Exercise description
Find the line with "C3: none -> 22nF (GND, N3)" in the entries below. Repeat it, every following line, and the line with "U226: NOT CD4069", exactly and with nothing added.

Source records
^^^^^^^^

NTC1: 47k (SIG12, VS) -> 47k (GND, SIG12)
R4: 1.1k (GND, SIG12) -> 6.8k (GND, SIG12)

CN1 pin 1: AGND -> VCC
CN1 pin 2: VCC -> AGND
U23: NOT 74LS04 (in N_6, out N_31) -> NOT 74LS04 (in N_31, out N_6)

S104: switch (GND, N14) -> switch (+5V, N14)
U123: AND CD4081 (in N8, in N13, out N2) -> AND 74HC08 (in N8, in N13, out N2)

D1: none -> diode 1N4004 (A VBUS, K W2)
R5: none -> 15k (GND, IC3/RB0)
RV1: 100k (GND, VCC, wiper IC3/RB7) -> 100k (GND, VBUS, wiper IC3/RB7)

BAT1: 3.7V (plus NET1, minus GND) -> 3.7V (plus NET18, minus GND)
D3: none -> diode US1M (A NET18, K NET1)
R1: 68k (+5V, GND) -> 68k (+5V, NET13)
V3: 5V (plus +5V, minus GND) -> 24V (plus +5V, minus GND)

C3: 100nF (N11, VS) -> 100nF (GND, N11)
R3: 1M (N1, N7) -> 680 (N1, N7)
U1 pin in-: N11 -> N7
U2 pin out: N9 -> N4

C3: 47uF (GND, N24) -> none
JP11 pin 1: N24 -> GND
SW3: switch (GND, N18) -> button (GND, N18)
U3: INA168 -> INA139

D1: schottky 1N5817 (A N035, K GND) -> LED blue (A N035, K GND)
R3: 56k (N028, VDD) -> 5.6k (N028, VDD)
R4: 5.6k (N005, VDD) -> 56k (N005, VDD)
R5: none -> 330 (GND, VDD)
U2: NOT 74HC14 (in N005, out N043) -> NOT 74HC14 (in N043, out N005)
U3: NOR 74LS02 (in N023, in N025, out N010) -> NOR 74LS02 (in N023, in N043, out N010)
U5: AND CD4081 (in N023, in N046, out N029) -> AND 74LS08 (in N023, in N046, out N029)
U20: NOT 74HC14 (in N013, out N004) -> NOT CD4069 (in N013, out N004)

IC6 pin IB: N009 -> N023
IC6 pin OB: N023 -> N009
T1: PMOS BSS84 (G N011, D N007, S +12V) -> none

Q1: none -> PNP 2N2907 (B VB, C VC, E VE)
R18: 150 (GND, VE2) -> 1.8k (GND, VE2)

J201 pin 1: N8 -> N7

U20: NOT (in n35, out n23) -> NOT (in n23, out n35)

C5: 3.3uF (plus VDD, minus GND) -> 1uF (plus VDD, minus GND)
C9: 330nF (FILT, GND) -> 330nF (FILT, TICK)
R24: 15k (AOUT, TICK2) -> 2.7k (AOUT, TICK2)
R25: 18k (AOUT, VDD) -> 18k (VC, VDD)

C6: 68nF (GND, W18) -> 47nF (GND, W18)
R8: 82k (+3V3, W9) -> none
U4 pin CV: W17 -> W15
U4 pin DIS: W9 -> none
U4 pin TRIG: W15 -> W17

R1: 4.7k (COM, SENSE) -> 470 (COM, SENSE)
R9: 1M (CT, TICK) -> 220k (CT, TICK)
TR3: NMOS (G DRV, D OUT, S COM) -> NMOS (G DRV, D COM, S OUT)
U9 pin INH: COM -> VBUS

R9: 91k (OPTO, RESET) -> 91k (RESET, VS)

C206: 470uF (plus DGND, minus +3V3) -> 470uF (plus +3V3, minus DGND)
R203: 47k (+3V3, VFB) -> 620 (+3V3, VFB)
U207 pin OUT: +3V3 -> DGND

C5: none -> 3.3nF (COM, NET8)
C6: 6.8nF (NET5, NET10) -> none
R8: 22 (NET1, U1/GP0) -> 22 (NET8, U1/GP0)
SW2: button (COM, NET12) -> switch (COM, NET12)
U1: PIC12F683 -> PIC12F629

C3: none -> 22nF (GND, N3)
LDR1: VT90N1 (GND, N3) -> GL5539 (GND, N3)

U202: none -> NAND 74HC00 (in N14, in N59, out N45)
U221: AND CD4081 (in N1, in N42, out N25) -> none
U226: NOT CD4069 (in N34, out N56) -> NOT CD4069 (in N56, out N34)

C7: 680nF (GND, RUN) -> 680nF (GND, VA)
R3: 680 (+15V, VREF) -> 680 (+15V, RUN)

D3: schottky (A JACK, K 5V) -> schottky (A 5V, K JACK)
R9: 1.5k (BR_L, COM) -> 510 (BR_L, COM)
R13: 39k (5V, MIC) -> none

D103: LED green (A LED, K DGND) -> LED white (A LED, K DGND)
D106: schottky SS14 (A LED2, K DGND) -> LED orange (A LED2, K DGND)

^^^^^^^^

Written answer
C3: none -> 22nF (GND, N3)
LDR1: VT90N1 (GND, N3) -> GL5539 (GND, N3)

U202: none -> NAND 74HC00 (in N14, in N59, out N45)
U221: AND CD4081 (in N1, in N42, out N25) -> none
U226: NOT CD4069 (in N34, out N56) -> NOT CD4069 (in N56, out N34)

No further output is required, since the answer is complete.